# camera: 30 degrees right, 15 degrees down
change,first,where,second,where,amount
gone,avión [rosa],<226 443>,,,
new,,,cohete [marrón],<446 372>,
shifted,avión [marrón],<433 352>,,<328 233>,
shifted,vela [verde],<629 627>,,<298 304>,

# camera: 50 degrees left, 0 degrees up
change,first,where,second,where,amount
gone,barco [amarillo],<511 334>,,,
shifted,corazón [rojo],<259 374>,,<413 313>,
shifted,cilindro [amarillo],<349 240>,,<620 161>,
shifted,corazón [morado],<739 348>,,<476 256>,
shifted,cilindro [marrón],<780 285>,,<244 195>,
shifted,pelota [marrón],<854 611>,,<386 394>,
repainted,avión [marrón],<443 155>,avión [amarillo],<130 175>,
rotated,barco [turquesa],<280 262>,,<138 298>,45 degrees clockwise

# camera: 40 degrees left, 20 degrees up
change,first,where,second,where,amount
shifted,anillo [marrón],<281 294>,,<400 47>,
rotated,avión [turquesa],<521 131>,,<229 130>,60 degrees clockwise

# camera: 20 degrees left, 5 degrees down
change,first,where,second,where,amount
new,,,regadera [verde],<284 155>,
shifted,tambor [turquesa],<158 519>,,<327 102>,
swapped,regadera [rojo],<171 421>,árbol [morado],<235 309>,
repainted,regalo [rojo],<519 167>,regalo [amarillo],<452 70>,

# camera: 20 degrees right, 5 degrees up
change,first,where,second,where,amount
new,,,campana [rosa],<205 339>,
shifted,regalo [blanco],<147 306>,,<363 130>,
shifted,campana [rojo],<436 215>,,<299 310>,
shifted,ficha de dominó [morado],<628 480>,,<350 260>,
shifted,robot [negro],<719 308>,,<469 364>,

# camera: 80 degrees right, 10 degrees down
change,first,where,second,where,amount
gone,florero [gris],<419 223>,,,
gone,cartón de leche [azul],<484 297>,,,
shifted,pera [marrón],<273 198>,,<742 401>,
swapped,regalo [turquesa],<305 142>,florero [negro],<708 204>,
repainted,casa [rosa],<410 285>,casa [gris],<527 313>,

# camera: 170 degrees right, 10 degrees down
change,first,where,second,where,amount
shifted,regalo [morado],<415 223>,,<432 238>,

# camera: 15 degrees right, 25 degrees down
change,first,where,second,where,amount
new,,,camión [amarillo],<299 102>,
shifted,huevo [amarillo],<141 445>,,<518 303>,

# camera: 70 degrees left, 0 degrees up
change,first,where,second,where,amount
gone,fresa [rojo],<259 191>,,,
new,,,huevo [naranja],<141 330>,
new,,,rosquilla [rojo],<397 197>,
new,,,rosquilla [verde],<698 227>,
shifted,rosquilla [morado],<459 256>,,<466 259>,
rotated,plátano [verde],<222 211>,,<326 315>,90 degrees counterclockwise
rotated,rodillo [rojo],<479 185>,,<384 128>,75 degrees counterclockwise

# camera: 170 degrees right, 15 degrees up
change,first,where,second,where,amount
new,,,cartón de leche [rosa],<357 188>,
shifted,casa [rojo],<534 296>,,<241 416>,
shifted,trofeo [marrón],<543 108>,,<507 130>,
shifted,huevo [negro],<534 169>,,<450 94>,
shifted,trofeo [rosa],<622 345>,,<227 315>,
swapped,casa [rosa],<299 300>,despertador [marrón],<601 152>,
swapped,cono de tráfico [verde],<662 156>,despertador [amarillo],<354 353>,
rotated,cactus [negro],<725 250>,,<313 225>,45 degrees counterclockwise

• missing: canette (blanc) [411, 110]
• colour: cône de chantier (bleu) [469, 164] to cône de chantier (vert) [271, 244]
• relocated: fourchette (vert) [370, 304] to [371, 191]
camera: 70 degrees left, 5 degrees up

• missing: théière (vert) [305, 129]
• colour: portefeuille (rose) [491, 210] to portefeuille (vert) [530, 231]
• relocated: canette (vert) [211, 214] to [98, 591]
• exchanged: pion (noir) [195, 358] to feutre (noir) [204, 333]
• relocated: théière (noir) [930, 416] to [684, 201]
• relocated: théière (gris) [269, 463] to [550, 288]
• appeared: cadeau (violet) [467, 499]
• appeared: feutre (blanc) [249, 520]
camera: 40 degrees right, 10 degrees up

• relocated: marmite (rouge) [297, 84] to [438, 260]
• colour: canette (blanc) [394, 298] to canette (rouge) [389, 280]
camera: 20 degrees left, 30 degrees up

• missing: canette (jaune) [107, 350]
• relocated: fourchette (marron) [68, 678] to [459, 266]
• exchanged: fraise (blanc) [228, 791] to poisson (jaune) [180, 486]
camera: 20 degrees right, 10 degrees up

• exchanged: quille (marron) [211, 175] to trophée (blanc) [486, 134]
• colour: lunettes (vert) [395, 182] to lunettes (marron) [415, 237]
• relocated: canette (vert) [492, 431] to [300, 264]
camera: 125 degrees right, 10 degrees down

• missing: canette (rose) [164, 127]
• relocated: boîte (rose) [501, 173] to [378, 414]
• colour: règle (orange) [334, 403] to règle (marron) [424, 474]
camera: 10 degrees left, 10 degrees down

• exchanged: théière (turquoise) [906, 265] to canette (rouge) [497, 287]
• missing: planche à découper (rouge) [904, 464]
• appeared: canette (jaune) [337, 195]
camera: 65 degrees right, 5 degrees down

++++

__Problem statement__. Find every line of the data that includes the string "exchanged". Copy each of those lines.

__Response__.
• exchanged: pion (noir) [195, 358] to feutre (noir) [204, 333]
• exchanged: fraise (blanc) [228, 791] to poisson (jaune) [180, 486]
• exchanged: quille (marron) [211, 175] to trophée (blanc) [486, 134]
• exchanged: théière (turquoise) [906, 265] to canette (rouge) [497, 287]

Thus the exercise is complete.